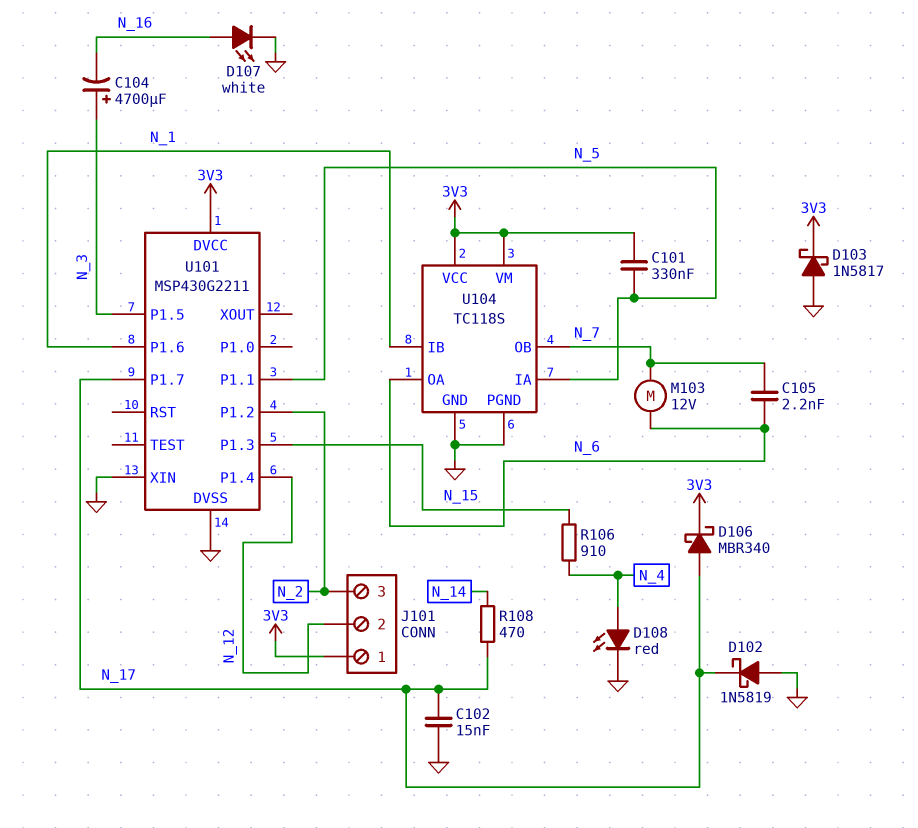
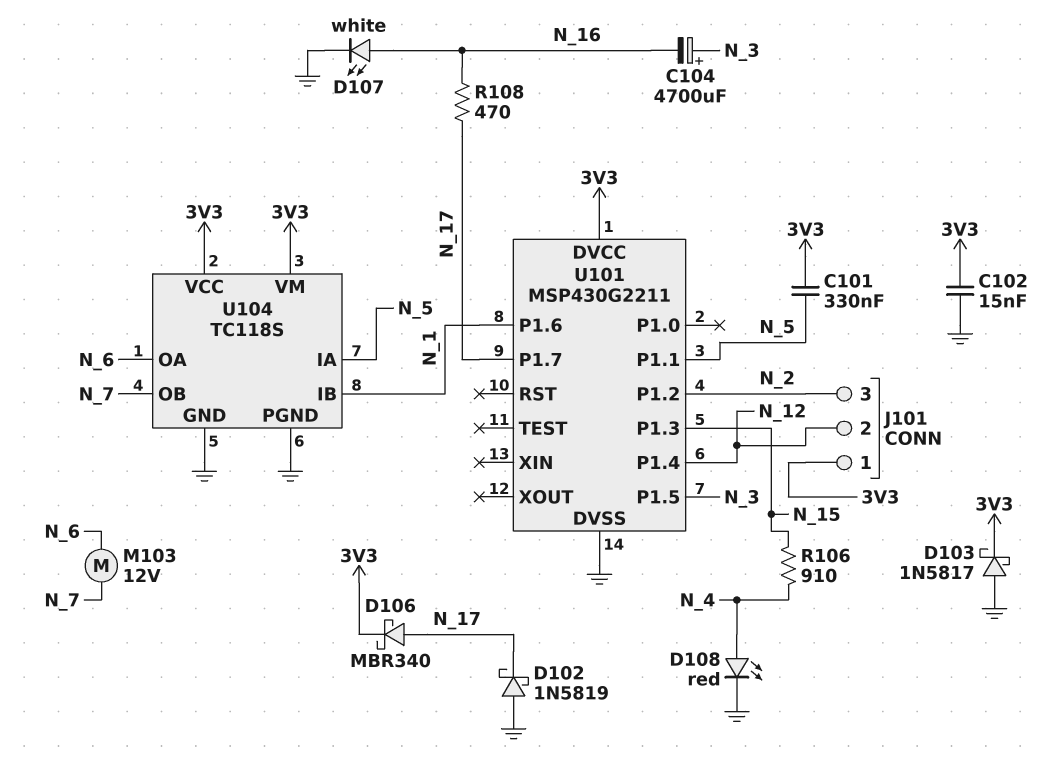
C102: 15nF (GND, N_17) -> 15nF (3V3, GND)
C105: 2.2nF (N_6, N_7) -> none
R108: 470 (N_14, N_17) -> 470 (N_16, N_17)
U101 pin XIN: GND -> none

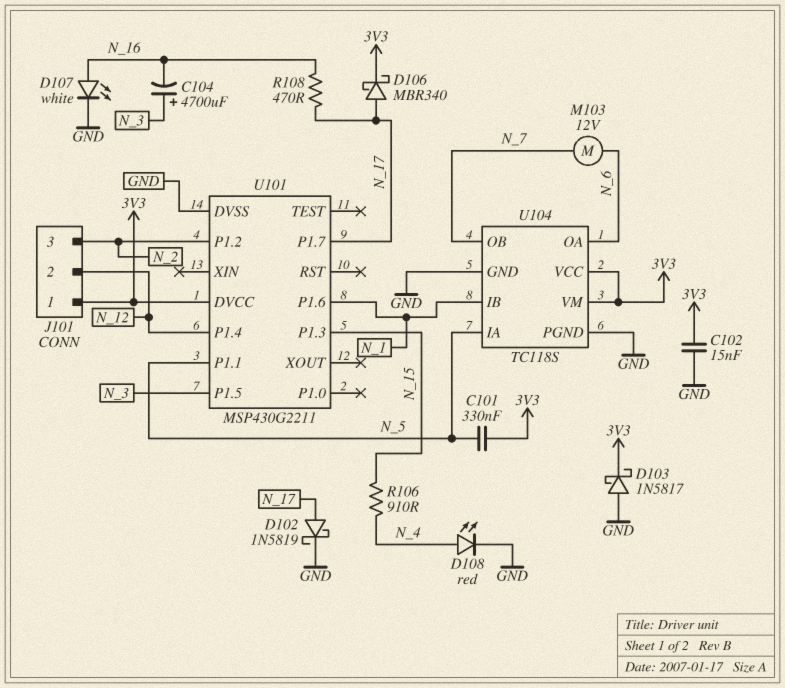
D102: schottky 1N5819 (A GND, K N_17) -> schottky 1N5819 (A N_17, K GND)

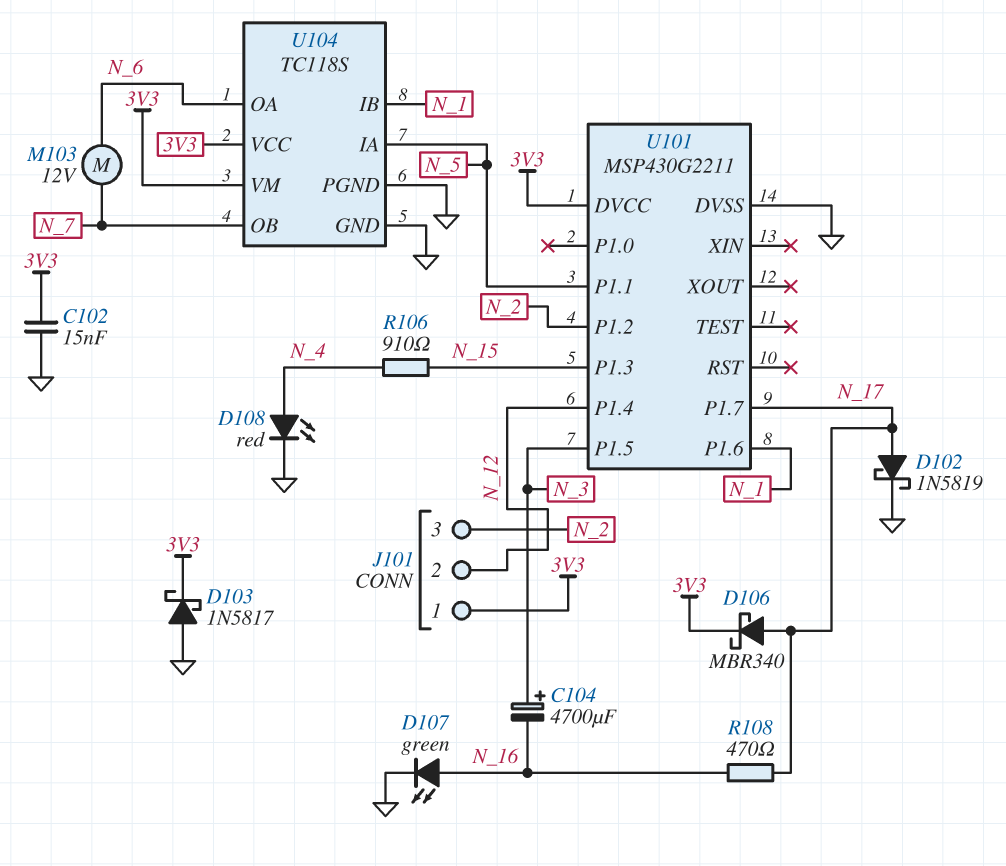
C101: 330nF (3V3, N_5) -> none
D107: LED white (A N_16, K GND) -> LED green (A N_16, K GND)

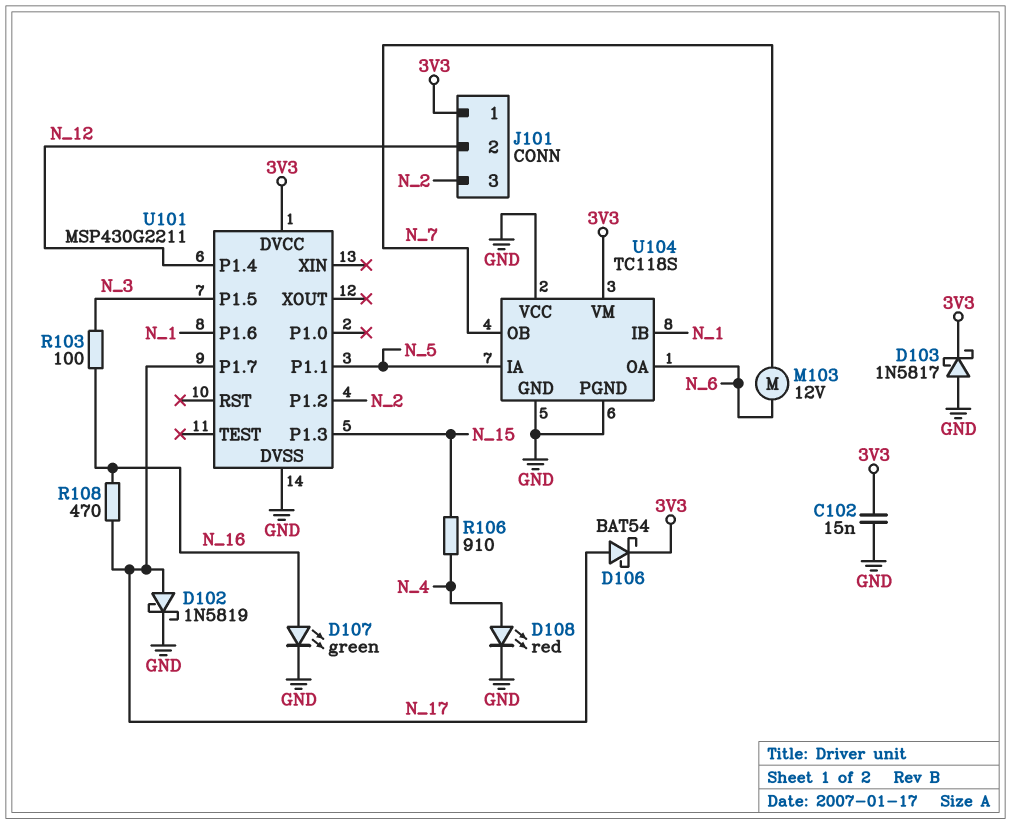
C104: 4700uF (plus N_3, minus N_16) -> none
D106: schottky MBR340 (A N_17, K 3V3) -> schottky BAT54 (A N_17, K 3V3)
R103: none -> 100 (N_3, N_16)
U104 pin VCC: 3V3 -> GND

* _THE PROBLEM_:
Show me every line in the data above that includes "schottky".

* _SOLUTION TO THE PROBLEM_:
D102: schottky 1N5819 (A GND, K N_17) -> schottky 1N5819 (A N_17, K GND)
D106: schottky MBR340 (A N_17, K 3V3) -> schottky BAT54 (A N_17, K 3V3)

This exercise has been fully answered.